## ASSIGNED TASK
Repeat exactly the lines of the material below that run from the "(615, 258) = (215, 323): brown" line to the "(115, 204) = (441, 161): black" line, including both, and do not carry over any pictures.

## RECORD EXCERPTS
=-=-=

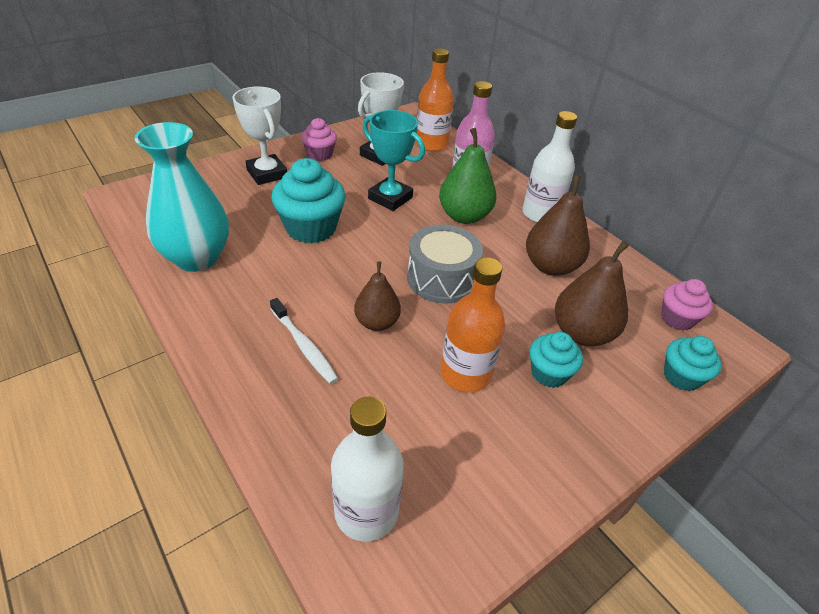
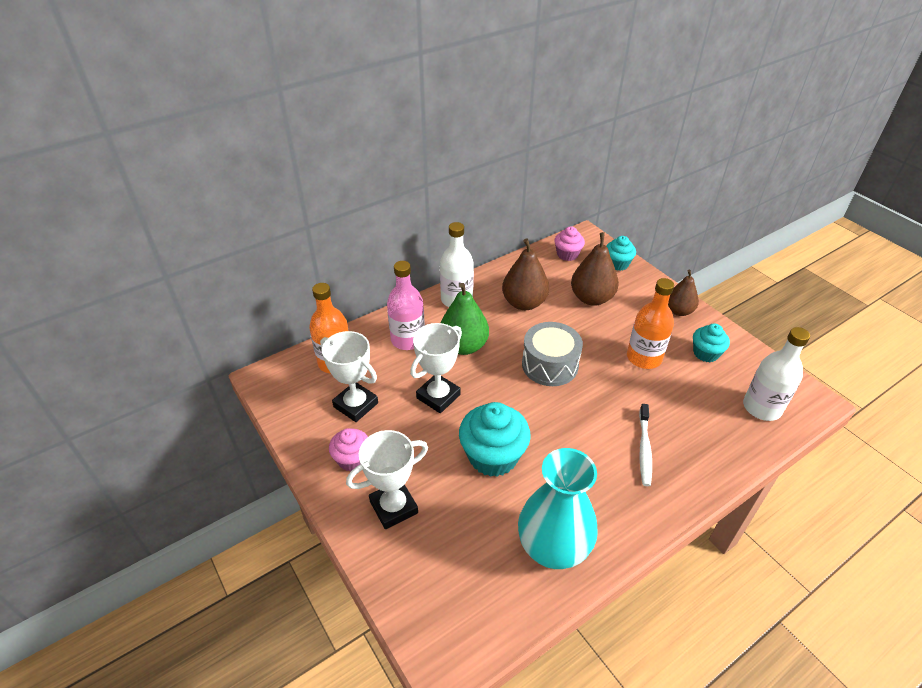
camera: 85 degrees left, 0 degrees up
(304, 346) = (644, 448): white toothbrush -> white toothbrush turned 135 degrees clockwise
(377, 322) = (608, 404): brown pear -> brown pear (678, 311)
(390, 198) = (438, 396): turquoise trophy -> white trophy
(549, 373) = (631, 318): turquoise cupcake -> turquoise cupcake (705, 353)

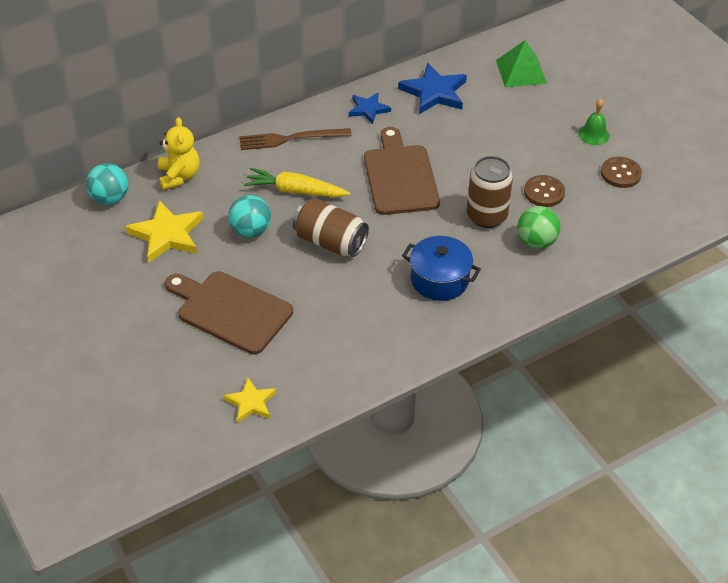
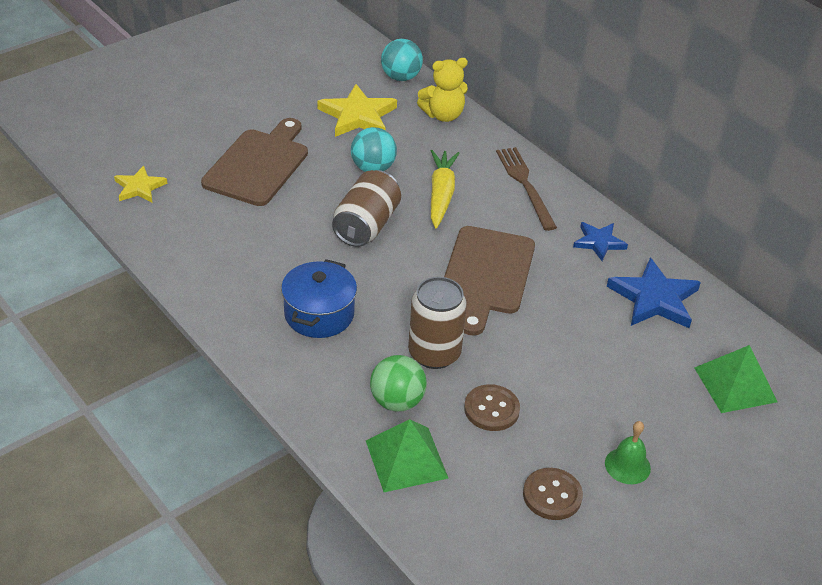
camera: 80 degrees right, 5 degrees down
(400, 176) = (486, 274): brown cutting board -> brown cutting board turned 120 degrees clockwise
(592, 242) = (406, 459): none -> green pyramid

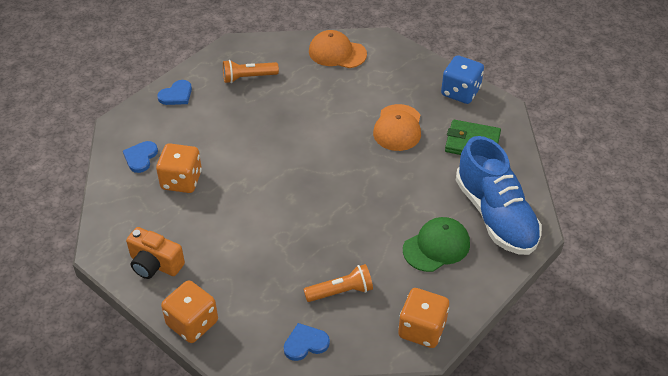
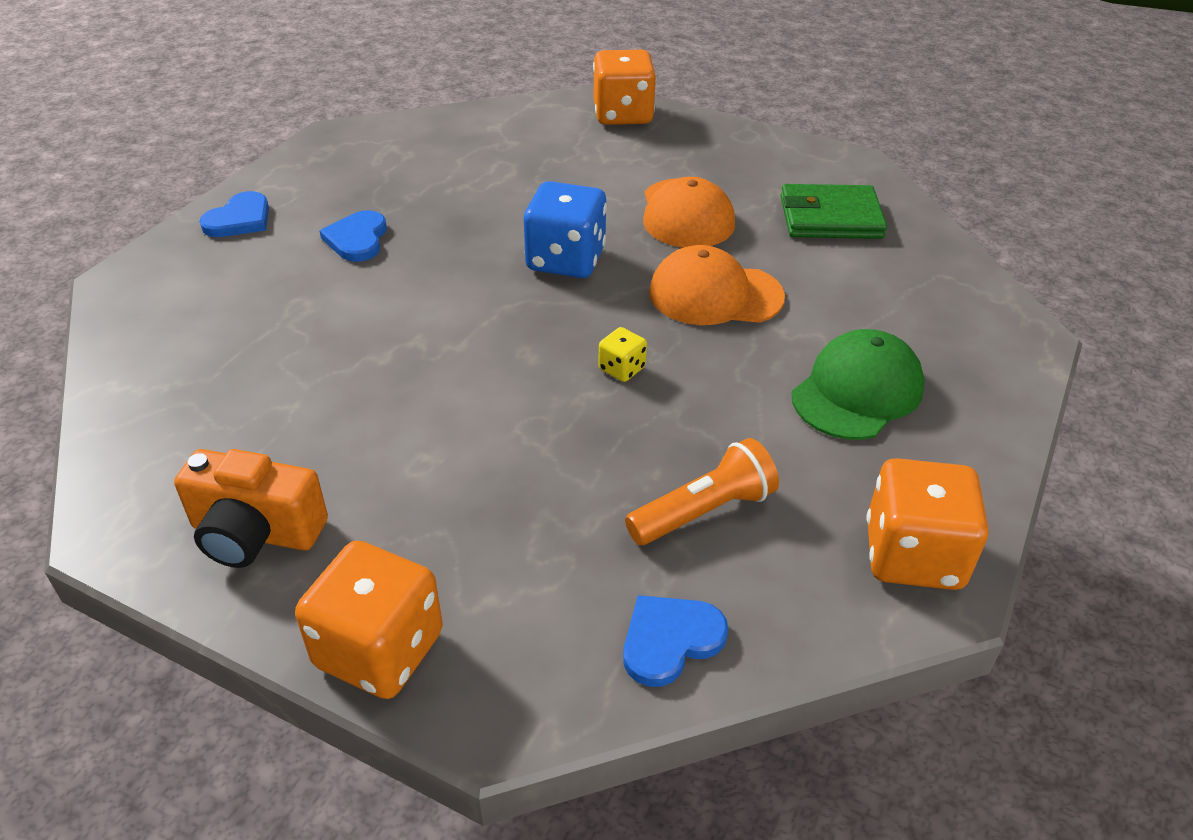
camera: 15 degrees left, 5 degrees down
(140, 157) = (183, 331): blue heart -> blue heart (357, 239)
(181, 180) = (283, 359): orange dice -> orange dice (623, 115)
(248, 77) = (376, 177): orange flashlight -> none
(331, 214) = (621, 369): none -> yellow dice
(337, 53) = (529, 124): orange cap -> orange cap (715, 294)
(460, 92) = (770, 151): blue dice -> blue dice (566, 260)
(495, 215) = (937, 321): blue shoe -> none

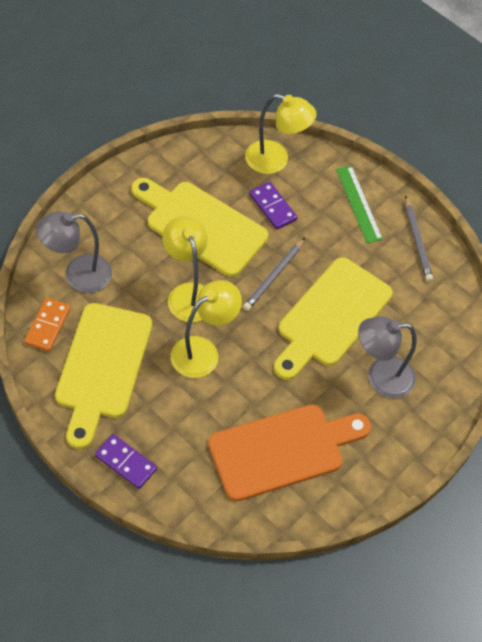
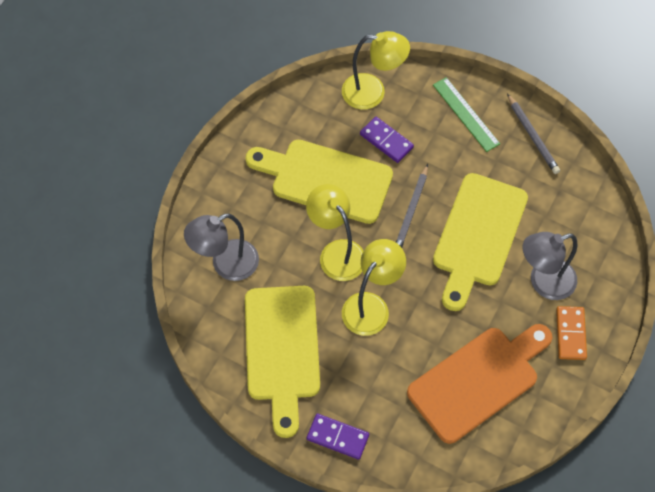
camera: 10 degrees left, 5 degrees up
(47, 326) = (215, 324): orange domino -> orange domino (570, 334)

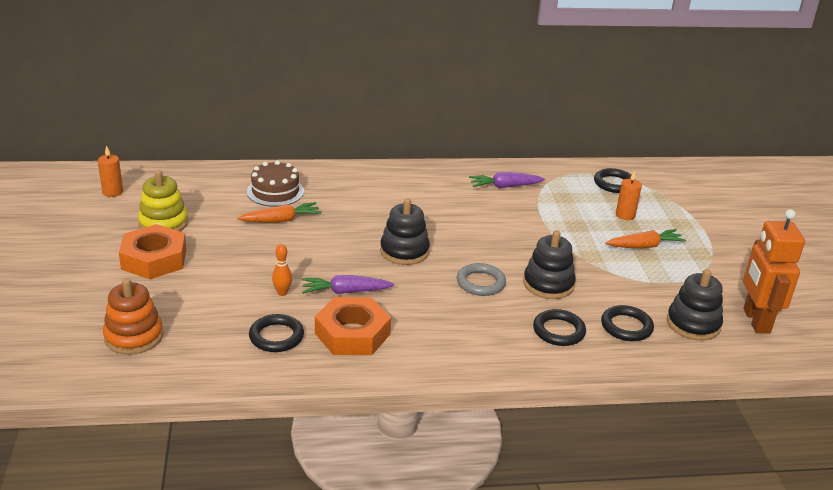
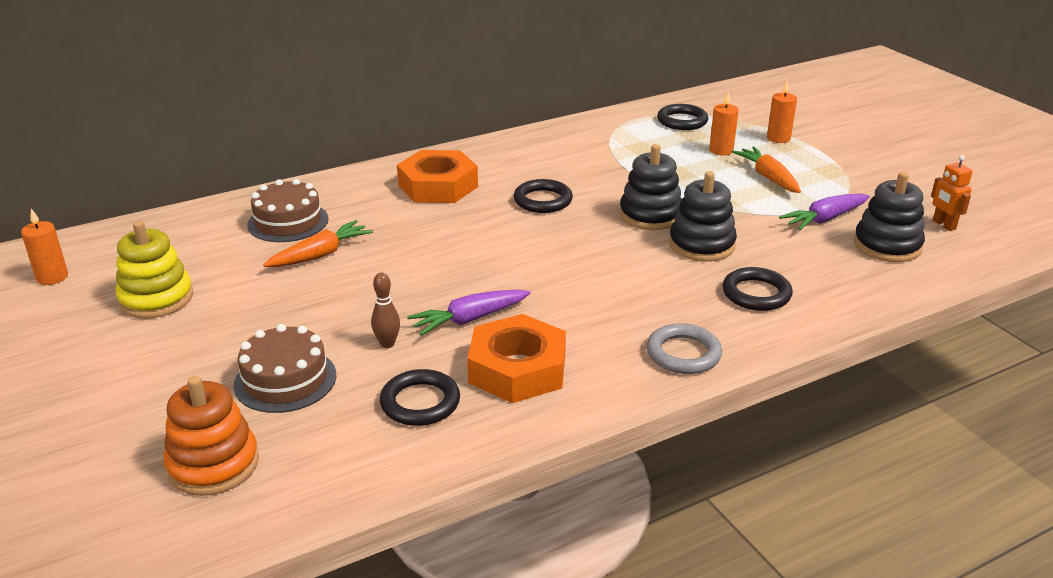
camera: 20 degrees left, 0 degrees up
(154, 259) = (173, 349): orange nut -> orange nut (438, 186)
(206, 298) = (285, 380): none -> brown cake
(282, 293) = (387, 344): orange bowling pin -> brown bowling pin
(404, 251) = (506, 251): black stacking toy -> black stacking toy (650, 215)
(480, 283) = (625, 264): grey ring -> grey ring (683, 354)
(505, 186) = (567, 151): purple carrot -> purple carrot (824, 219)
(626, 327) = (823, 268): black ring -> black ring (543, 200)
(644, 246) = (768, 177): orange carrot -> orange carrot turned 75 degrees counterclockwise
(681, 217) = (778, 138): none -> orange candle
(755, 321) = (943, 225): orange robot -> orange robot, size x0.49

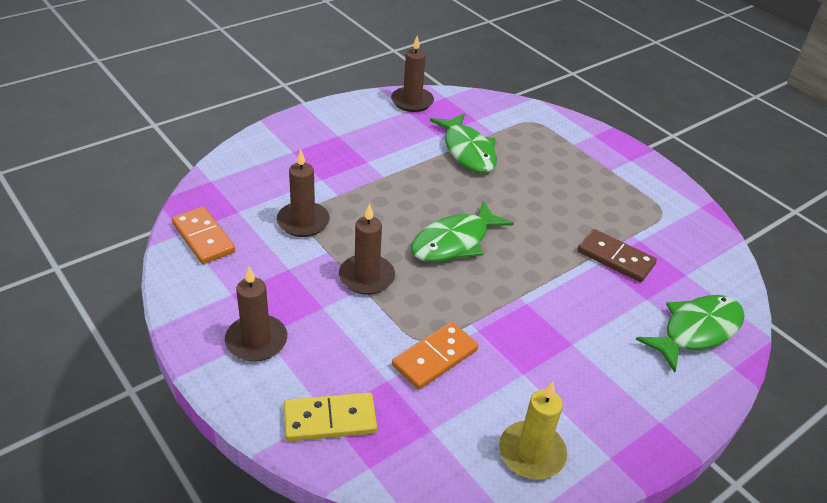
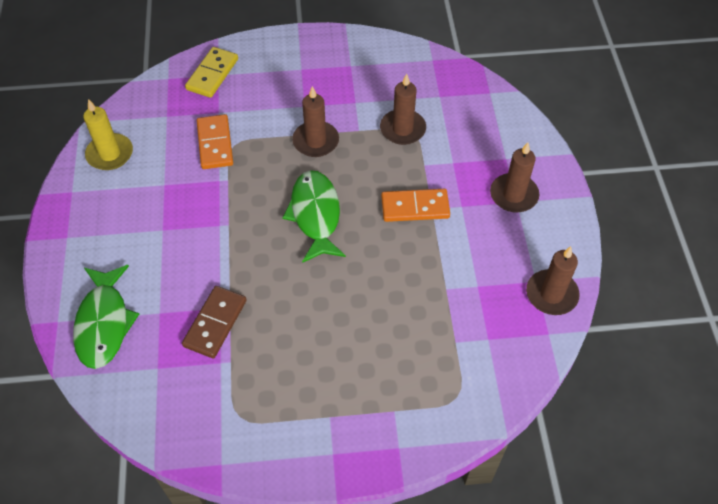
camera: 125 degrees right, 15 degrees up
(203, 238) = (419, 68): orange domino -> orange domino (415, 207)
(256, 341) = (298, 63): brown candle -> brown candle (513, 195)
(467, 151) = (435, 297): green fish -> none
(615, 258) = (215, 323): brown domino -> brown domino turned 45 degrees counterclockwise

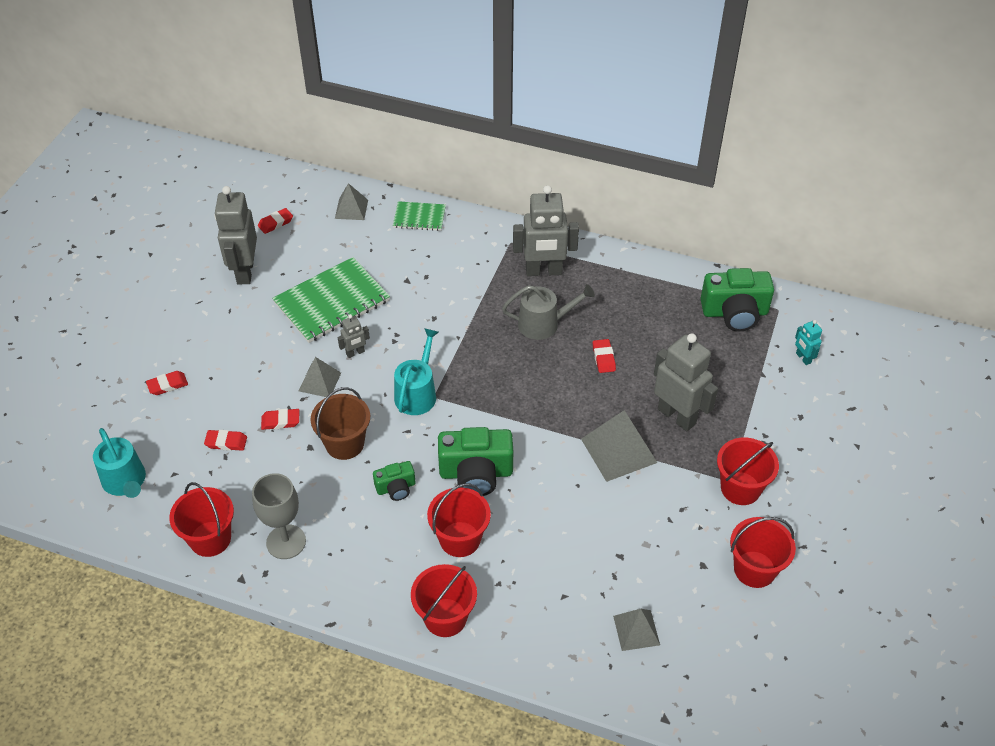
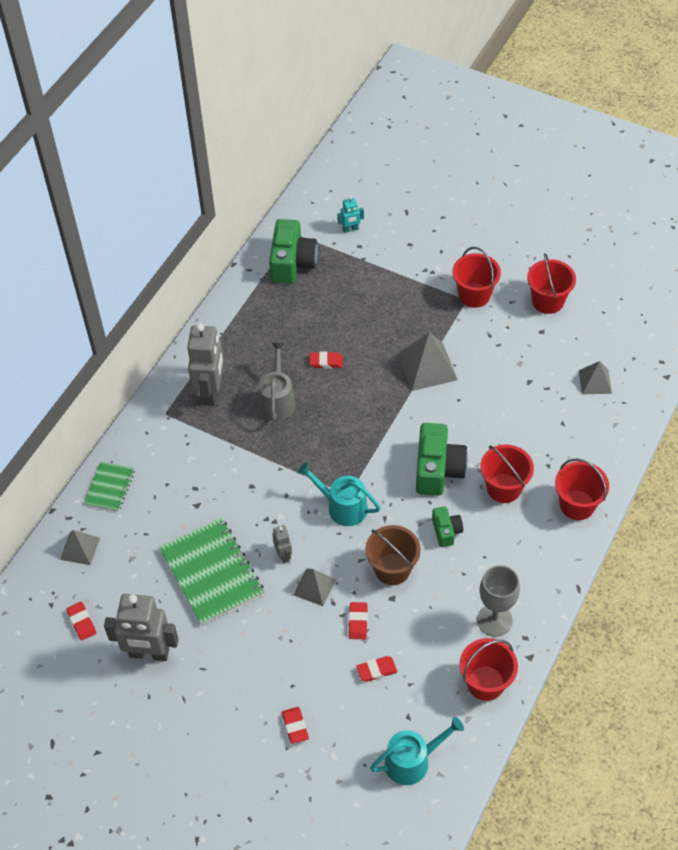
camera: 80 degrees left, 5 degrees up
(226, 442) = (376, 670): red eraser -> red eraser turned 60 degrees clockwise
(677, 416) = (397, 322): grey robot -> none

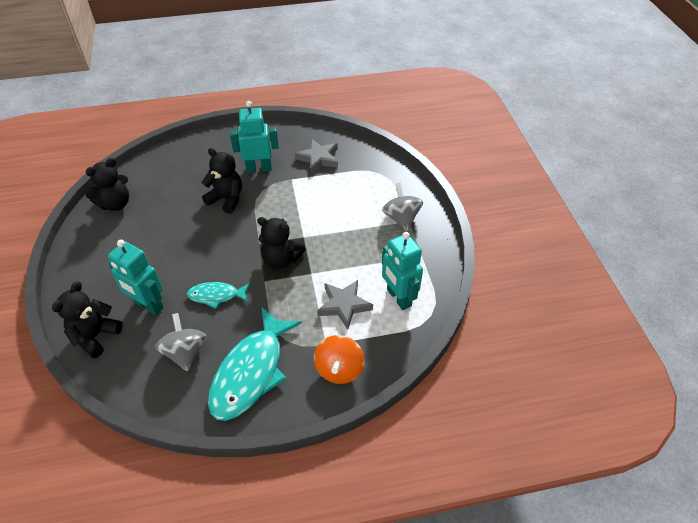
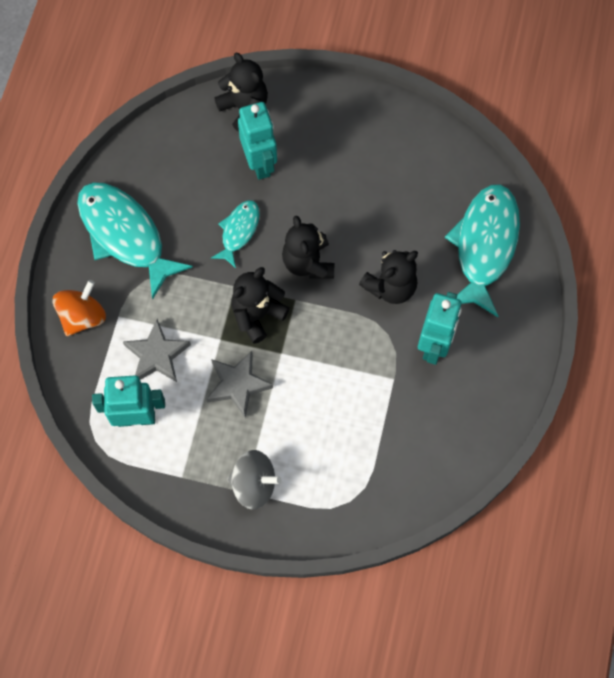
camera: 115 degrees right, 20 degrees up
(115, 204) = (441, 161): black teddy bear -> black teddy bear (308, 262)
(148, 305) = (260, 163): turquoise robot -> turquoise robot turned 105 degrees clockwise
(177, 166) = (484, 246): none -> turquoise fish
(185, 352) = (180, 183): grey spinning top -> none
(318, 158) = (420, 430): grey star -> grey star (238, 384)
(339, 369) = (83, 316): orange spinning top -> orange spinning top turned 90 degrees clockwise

=-=-=

## EXERCISE SOLUTION
(615, 258) = (215, 323): brown domino -> brown domino turned 45 degrees counterclockwise

camera: 80 degrees left, 5 degrees up
(226, 442) = (376, 670): red eraser -> red eraser turned 60 degrees clockwise
(677, 416) = (397, 322): grey robot -> none

camera: 115 degrees right, 20 degrees up
(115, 204) = (441, 161): black teddy bear -> black teddy bear (308, 262)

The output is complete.